EXERCISE INSTRUCTIONS - No pictures should be carried over. Output all other parts of the entries verbatim.

[Collection entries]
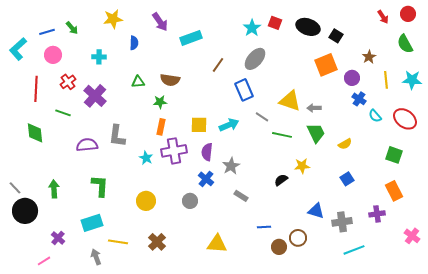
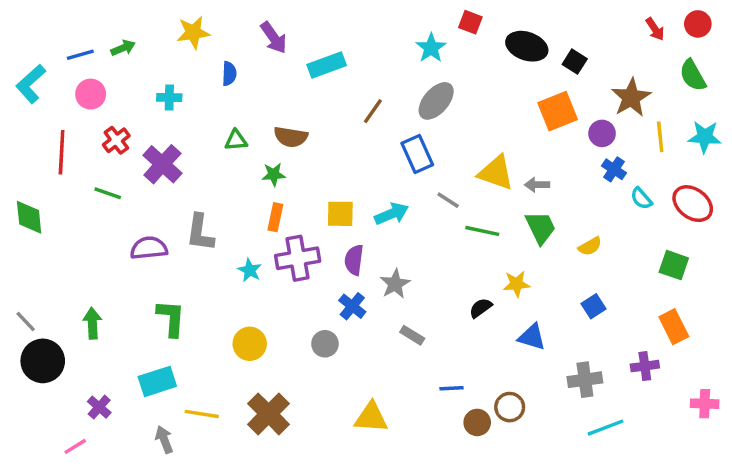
red square: (275, 23) -> (470, 22), moved
green arrow: (72, 28) -> (123, 48), turned -72
brown star: (369, 57) -> (631, 97), size x1.6
green diamond: (35, 133) -> (29, 217), moved
blue triangle: (316, 211) -> (532, 337), moved
pink cross: (412, 236) -> (705, 404), turned -35
brown cross: (157, 242) -> (269, 414), size x1.4

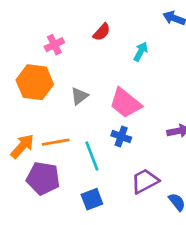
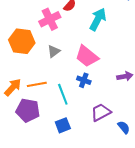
pink cross: (54, 45) -> (50, 19), moved, size x1.5
cyan arrow: (141, 52) -> (98, 19), size x1.6

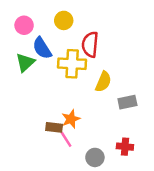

COMPLETED TASK -
red square: (275, 23) -> (470, 22), moved
green arrow: (72, 28) -> (123, 48), turned -72
brown star: (369, 57) -> (631, 97), size x1.6
green diamond: (35, 133) -> (29, 217), moved
blue triangle: (316, 211) -> (532, 337), moved
pink cross: (412, 236) -> (705, 404), turned -35
brown cross: (157, 242) -> (269, 414), size x1.4

pink cross: (54, 45) -> (50, 19), moved, size x1.5
cyan arrow: (141, 52) -> (98, 19), size x1.6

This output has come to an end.